#### TRY IT
All entries below must be written out verbatim, and the images must be dropped.

Data excerpts

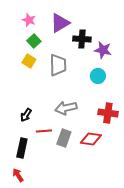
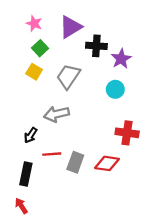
purple star: (103, 50) -> (121, 59), turned 30
gray trapezoid: (58, 65) -> (68, 76), turned -145
gray arrow: (66, 108) -> (56, 114), moved

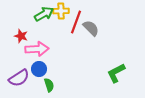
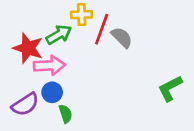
green arrow: (44, 14) -> (59, 35), moved
red star: (21, 36) -> (28, 48), size x1.6
green L-shape: (116, 73) -> (170, 88), moved

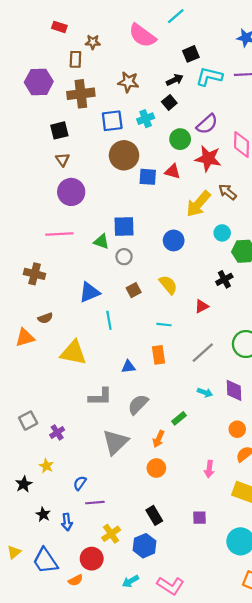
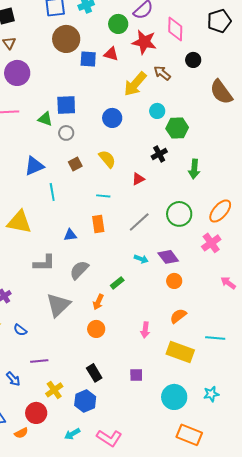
purple diamond: (234, 390) -> (168, 257), turned -35
orange circle: (237, 429) -> (174, 281), moved
blue semicircle: (80, 483) -> (20, 330), moved, turned -88
blue arrow: (67, 522) -> (13, 379), turned -35

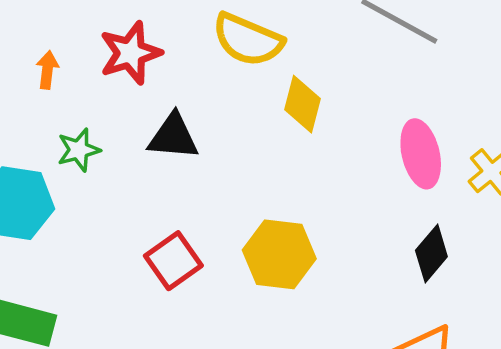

#### RESPONSE AREA
purple star: (103, 50) -> (121, 59), turned 30
gray trapezoid: (58, 65) -> (68, 76), turned -145
gray arrow: (66, 108) -> (56, 114), moved

green arrow: (44, 14) -> (59, 35), moved
red star: (21, 36) -> (28, 48), size x1.6
green L-shape: (116, 73) -> (170, 88), moved

purple diamond: (234, 390) -> (168, 257), turned -35
orange circle: (237, 429) -> (174, 281), moved
blue semicircle: (80, 483) -> (20, 330), moved, turned -88
blue arrow: (67, 522) -> (13, 379), turned -35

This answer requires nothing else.